▶ Work order
Filter the data below, keeping only lines that contain "white".

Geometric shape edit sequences
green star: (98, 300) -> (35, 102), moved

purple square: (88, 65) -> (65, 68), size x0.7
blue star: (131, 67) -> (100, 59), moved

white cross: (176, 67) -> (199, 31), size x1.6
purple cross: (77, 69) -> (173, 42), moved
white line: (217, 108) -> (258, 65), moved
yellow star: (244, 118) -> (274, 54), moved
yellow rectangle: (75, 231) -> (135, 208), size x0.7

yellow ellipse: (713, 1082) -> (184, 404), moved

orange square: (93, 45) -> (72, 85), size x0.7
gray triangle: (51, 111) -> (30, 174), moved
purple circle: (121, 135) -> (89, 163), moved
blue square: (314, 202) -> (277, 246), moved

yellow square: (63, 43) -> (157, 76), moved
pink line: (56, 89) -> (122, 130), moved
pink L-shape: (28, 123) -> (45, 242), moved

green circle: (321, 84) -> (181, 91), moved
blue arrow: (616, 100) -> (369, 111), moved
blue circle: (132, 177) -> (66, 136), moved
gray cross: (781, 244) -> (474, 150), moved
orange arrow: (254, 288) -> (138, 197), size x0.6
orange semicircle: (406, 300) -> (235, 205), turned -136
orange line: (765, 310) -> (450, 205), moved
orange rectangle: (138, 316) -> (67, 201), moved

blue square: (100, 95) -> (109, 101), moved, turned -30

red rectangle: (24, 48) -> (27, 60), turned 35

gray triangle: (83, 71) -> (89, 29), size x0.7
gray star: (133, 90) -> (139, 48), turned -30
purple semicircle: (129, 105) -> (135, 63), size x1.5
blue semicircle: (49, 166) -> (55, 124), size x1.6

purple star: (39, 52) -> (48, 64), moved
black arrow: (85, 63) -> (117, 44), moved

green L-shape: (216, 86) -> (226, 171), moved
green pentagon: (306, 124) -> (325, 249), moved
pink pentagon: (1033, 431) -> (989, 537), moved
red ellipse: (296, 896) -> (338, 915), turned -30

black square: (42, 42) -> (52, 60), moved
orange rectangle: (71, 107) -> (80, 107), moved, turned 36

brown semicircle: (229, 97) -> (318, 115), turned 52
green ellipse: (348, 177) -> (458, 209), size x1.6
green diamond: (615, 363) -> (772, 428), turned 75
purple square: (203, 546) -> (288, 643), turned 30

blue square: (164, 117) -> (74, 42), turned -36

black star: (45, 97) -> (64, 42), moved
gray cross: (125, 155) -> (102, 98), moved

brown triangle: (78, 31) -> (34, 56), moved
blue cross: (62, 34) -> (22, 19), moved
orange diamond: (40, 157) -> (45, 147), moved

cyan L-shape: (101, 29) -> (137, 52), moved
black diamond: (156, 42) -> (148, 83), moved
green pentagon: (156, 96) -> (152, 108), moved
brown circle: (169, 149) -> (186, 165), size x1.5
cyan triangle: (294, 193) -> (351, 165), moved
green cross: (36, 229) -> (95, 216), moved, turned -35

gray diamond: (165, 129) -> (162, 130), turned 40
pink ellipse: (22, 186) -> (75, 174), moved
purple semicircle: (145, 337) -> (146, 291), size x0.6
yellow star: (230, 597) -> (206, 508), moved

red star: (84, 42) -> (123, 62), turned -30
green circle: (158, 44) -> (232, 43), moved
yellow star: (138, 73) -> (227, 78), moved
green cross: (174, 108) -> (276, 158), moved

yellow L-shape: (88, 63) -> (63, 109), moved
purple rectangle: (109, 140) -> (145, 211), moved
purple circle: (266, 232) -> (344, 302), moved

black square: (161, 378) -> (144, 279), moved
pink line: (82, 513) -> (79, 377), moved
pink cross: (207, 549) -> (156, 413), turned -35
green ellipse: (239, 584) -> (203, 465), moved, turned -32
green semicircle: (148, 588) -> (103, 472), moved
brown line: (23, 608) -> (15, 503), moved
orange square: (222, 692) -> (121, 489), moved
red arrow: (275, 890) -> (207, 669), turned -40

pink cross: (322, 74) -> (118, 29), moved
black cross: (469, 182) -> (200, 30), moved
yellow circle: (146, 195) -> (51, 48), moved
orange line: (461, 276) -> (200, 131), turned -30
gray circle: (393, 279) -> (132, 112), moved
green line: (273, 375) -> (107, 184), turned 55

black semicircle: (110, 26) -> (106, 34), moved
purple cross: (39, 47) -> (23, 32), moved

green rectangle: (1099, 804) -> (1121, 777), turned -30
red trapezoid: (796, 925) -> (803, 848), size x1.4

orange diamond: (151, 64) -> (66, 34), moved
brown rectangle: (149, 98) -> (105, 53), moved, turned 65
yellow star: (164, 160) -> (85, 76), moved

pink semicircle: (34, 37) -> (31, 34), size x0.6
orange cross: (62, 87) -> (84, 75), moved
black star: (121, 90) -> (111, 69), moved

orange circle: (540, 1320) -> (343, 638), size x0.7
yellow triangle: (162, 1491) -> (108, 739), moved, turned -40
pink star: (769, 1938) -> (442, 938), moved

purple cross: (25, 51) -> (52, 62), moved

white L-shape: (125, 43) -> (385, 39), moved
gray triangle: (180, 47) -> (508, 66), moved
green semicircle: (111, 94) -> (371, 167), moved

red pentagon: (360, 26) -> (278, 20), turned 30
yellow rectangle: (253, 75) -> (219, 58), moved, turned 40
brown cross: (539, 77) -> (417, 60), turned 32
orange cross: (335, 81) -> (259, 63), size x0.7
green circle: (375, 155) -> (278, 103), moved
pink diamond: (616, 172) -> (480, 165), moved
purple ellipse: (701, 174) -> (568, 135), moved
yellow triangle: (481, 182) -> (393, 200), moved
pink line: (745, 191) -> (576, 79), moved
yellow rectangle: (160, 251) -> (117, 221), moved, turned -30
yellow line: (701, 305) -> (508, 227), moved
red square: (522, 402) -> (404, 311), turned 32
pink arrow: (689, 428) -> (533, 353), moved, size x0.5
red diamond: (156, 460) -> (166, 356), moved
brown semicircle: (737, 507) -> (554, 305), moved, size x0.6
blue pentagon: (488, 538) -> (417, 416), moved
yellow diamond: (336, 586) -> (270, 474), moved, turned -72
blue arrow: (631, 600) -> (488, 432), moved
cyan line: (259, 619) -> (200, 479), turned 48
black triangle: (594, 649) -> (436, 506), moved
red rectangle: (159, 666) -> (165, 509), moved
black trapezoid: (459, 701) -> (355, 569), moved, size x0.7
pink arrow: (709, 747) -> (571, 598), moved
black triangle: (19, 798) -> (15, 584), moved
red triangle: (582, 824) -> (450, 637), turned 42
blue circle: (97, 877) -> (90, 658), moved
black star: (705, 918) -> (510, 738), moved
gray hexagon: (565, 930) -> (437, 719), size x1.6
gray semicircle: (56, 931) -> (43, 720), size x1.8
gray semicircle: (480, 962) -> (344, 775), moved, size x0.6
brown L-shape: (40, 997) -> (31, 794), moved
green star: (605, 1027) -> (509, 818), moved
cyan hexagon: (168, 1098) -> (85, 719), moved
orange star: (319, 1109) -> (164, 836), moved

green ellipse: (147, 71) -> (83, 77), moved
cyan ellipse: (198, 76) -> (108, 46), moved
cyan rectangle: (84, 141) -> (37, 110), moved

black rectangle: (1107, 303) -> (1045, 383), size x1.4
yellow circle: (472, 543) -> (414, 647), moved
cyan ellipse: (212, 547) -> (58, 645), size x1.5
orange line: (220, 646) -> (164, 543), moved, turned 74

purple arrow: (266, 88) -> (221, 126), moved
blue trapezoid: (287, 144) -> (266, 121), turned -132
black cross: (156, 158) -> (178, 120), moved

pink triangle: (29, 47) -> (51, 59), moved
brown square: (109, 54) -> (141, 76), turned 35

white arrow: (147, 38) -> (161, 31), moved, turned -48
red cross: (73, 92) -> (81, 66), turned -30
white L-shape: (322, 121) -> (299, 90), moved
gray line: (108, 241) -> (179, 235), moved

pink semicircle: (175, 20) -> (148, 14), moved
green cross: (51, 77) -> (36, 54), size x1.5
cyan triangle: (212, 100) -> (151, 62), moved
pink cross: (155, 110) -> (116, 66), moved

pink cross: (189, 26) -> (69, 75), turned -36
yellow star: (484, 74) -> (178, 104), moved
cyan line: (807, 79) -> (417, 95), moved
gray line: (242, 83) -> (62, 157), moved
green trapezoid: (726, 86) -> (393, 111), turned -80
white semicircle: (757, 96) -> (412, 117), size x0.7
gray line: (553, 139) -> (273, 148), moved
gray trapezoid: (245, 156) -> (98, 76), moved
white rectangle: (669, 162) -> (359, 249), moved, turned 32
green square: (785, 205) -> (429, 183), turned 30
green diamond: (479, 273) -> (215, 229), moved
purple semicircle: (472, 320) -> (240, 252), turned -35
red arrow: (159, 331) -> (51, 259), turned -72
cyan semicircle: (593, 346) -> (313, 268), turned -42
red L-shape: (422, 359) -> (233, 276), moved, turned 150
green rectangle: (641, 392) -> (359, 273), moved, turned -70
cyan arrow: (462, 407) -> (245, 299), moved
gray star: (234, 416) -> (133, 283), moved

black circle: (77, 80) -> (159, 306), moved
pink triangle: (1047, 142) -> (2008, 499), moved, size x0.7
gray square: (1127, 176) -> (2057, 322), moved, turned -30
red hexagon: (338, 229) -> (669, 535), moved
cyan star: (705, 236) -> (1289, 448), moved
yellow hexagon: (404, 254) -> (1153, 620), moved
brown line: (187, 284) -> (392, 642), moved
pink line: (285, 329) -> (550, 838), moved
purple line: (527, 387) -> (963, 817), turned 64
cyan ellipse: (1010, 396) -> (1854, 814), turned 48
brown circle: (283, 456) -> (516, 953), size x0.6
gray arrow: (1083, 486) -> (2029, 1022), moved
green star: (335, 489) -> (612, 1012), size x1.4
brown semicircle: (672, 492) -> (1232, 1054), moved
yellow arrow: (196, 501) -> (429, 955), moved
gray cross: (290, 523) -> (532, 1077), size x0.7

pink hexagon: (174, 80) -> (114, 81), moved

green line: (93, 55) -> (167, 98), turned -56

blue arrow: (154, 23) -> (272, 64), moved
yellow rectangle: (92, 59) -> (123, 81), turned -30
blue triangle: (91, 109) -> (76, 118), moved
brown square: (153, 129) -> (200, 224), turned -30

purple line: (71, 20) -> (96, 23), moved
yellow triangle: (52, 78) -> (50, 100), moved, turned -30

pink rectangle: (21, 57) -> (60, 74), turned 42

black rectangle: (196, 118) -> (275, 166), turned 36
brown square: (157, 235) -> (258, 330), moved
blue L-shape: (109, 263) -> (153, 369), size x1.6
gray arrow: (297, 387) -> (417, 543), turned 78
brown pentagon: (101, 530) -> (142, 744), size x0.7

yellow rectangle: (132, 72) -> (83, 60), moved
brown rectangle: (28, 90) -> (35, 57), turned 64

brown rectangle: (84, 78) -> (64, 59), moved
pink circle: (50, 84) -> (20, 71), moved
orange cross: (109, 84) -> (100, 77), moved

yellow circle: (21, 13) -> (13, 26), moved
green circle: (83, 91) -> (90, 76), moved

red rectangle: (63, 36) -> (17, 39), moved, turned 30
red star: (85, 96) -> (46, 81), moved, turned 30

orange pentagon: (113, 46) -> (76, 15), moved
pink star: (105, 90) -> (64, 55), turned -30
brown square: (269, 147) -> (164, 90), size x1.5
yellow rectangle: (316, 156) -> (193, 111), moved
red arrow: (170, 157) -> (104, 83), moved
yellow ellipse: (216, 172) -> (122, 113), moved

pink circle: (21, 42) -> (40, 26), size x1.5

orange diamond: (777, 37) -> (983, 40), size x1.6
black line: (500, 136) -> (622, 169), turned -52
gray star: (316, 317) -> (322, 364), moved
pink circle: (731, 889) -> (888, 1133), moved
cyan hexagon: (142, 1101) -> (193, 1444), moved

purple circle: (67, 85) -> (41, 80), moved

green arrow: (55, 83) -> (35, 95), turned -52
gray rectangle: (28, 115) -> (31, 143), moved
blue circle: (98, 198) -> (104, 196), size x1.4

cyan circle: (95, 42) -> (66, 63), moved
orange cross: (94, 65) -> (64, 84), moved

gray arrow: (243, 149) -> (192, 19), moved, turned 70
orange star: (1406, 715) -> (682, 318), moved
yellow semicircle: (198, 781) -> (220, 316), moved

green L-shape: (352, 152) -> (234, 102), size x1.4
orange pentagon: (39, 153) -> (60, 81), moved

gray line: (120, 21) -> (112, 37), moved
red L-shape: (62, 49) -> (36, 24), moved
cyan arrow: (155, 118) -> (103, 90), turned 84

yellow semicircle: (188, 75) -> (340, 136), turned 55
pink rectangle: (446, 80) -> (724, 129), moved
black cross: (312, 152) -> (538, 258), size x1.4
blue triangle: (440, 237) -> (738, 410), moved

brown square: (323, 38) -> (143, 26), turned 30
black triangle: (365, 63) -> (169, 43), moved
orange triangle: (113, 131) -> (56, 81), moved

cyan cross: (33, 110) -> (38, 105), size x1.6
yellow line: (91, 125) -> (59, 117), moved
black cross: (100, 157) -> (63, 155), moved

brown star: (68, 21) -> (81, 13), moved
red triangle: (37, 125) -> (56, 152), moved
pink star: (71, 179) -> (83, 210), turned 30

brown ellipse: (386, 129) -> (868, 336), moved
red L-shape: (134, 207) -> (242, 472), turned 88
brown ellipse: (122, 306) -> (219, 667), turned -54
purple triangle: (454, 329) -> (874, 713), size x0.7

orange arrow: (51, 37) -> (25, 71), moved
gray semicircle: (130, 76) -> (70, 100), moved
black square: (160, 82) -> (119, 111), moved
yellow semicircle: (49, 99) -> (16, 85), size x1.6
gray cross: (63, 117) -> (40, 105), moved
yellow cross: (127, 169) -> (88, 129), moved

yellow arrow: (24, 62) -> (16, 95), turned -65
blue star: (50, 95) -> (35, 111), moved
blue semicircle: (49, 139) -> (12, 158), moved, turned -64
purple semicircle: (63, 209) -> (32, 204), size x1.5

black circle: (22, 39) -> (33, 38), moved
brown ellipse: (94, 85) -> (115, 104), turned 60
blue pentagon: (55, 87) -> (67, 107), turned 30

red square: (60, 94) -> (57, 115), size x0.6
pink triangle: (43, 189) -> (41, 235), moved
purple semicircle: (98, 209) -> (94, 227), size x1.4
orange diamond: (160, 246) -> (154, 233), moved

▶ Response
white cross: (176, 67) -> (199, 31), size x1.6
white line: (217, 108) -> (258, 65), moved
white L-shape: (125, 43) -> (385, 39), moved
white arrow: (147, 38) -> (161, 31), moved, turned -48
white L-shape: (322, 121) -> (299, 90), moved
white semicircle: (757, 96) -> (412, 117), size x0.7
white rectangle: (669, 162) -> (359, 249), moved, turned 32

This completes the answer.